** PROVIDED INFORMATION follows **

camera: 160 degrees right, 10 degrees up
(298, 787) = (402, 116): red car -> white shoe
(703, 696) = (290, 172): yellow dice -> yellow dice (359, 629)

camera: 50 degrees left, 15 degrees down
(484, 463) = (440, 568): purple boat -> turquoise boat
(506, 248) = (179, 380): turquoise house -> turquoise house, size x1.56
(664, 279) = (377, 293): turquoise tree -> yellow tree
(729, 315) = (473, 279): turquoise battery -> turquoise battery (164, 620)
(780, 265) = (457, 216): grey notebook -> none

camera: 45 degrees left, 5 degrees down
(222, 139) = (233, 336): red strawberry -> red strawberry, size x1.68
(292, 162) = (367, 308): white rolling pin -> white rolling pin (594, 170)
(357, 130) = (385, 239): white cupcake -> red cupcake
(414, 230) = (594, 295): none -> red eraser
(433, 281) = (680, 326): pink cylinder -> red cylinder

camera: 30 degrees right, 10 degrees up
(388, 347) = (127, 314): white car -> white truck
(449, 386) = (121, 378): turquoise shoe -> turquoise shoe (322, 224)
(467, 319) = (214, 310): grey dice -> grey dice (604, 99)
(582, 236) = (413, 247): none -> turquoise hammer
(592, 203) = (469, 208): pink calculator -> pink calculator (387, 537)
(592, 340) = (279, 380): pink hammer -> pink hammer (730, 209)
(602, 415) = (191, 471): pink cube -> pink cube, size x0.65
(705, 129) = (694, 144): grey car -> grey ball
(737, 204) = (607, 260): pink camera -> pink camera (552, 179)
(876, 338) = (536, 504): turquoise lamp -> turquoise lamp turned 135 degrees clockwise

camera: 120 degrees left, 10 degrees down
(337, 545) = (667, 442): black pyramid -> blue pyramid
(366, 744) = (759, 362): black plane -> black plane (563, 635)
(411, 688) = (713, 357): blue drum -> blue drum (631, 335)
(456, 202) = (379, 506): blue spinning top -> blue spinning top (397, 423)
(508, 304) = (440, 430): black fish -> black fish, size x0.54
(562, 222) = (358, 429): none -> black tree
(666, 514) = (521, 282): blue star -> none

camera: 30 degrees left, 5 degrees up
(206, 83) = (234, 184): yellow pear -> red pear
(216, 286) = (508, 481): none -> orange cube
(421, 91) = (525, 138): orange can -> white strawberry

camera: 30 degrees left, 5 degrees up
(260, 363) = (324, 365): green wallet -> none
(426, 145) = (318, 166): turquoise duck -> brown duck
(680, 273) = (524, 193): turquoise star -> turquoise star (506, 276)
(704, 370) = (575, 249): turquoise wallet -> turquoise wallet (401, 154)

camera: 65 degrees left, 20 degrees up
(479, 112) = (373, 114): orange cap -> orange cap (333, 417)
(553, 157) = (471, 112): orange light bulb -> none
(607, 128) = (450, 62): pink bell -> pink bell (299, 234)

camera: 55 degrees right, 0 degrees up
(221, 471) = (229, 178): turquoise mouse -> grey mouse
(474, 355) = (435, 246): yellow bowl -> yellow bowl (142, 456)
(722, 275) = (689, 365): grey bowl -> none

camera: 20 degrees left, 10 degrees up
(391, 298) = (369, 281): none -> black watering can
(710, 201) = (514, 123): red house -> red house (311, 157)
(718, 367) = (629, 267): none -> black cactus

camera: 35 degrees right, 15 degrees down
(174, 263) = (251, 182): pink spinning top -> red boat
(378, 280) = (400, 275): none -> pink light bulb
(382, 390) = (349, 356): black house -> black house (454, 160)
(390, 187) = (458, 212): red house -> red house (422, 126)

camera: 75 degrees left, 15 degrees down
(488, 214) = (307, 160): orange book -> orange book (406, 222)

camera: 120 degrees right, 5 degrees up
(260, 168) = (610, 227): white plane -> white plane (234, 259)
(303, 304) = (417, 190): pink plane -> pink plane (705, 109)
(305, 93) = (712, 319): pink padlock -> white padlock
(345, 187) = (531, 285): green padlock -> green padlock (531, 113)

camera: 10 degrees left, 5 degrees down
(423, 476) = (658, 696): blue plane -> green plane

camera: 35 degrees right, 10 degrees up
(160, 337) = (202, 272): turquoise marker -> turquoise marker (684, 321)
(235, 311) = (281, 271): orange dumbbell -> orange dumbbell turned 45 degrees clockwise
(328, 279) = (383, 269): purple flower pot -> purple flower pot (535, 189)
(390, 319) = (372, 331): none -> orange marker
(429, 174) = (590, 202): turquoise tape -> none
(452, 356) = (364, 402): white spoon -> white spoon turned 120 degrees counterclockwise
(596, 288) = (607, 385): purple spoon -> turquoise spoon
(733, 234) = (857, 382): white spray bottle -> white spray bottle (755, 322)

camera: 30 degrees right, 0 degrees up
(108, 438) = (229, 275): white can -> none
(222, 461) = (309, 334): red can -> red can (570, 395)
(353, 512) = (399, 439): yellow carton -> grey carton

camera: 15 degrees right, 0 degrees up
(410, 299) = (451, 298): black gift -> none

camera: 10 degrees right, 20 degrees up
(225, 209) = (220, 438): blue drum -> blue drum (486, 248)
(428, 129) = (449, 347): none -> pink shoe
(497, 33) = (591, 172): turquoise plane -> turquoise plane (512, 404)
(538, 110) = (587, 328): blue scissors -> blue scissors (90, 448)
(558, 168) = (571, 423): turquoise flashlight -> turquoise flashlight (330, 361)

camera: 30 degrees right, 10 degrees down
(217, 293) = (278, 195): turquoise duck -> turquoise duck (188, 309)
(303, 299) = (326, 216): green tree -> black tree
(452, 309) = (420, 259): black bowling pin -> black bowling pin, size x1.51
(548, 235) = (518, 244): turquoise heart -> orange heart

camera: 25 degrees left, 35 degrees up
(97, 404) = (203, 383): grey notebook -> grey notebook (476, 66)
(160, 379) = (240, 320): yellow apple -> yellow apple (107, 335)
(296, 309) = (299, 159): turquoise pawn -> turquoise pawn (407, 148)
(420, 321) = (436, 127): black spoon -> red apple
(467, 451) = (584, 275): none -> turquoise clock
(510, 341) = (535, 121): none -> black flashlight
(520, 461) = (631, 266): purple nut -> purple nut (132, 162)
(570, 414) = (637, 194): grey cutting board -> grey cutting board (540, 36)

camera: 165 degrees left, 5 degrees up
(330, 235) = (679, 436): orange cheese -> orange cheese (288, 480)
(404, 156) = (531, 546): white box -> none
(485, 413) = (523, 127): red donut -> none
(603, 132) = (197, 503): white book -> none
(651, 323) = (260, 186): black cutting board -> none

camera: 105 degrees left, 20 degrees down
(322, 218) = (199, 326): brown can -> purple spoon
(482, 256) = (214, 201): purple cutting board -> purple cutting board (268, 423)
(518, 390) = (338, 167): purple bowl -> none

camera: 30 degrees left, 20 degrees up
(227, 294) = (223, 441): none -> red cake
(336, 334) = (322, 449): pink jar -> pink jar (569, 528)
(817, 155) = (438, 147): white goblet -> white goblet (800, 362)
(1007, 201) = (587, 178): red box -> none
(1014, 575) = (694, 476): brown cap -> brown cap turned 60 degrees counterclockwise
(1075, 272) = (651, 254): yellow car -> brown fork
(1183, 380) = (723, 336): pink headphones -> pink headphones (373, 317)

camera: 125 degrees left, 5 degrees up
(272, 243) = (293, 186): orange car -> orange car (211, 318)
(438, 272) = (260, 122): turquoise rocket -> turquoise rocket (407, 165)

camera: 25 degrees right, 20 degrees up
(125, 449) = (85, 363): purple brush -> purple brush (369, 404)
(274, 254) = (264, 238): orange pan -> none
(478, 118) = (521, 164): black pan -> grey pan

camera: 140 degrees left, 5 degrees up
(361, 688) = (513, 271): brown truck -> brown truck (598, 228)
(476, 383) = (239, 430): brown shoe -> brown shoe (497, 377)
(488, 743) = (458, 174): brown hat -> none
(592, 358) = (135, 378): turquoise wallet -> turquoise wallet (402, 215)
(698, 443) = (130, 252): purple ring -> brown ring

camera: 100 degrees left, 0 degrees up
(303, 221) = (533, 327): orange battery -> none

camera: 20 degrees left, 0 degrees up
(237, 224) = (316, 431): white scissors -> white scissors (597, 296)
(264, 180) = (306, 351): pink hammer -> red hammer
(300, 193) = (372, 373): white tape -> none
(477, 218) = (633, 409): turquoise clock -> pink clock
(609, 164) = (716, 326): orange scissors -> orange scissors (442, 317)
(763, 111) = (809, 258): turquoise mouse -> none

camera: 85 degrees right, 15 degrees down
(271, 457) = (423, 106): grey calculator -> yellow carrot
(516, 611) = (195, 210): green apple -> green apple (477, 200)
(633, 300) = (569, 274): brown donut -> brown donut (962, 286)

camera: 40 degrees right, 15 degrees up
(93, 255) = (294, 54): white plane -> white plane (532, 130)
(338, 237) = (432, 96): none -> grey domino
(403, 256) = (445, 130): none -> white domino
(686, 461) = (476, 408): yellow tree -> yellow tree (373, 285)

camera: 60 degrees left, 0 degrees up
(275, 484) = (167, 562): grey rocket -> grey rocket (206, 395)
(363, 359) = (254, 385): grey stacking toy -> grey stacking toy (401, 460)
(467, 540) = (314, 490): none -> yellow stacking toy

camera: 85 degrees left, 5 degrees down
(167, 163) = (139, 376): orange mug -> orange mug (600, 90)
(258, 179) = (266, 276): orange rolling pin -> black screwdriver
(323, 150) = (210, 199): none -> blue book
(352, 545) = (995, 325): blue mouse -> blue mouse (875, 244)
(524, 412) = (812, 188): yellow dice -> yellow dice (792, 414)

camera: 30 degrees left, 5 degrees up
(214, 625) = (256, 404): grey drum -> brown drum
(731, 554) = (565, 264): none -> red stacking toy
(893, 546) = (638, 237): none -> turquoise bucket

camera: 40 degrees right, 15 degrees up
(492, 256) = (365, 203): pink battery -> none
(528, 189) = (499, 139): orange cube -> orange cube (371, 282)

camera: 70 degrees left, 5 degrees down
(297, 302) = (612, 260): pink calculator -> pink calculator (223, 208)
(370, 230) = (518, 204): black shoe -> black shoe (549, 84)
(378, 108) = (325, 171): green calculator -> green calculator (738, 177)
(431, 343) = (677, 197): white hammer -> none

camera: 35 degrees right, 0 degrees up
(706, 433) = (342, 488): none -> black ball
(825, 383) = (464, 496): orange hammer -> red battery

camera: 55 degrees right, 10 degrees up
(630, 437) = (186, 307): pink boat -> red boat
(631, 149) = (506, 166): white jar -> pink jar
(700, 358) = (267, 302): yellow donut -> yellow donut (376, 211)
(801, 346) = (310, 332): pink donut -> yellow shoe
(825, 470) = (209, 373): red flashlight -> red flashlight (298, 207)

** End of PROVIDED INFORMATION **

## WHAT THIS TASK INVOLVES
Having found the line with "(167, 163) = (139, 376): orange", please set it down along with every line after it through the end of the material above, exactly and with nothing added.

## RESPONSE TO THE TASK
(167, 163) = (139, 376): orange mug -> orange mug (600, 90)
(258, 179) = (266, 276): orange rolling pin -> black screwdriver
(323, 150) = (210, 199): none -> blue book
(352, 545) = (995, 325): blue mouse -> blue mouse (875, 244)
(524, 412) = (812, 188): yellow dice -> yellow dice (792, 414)

camera: 30 degrees left, 5 degrees up
(214, 625) = (256, 404): grey drum -> brown drum
(731, 554) = (565, 264): none -> red stacking toy
(893, 546) = (638, 237): none -> turquoise bucket

camera: 40 degrees right, 15 degrees up
(492, 256) = (365, 203): pink battery -> none
(528, 189) = (499, 139): orange cube -> orange cube (371, 282)

camera: 70 degrees left, 5 degrees down
(297, 302) = (612, 260): pink calculator -> pink calculator (223, 208)
(370, 230) = (518, 204): black shoe -> black shoe (549, 84)
(378, 108) = (325, 171): green calculator -> green calculator (738, 177)
(431, 343) = (677, 197): white hammer -> none

camera: 35 degrees right, 0 degrees up
(706, 433) = (342, 488): none -> black ball
(825, 383) = (464, 496): orange hammer -> red battery

camera: 55 degrees right, 10 degrees up
(630, 437) = (186, 307): pink boat -> red boat
(631, 149) = (506, 166): white jar -> pink jar
(700, 358) = (267, 302): yellow donut -> yellow donut (376, 211)
(801, 346) = (310, 332): pink donut -> yellow shoe
(825, 470) = (209, 373): red flashlight -> red flashlight (298, 207)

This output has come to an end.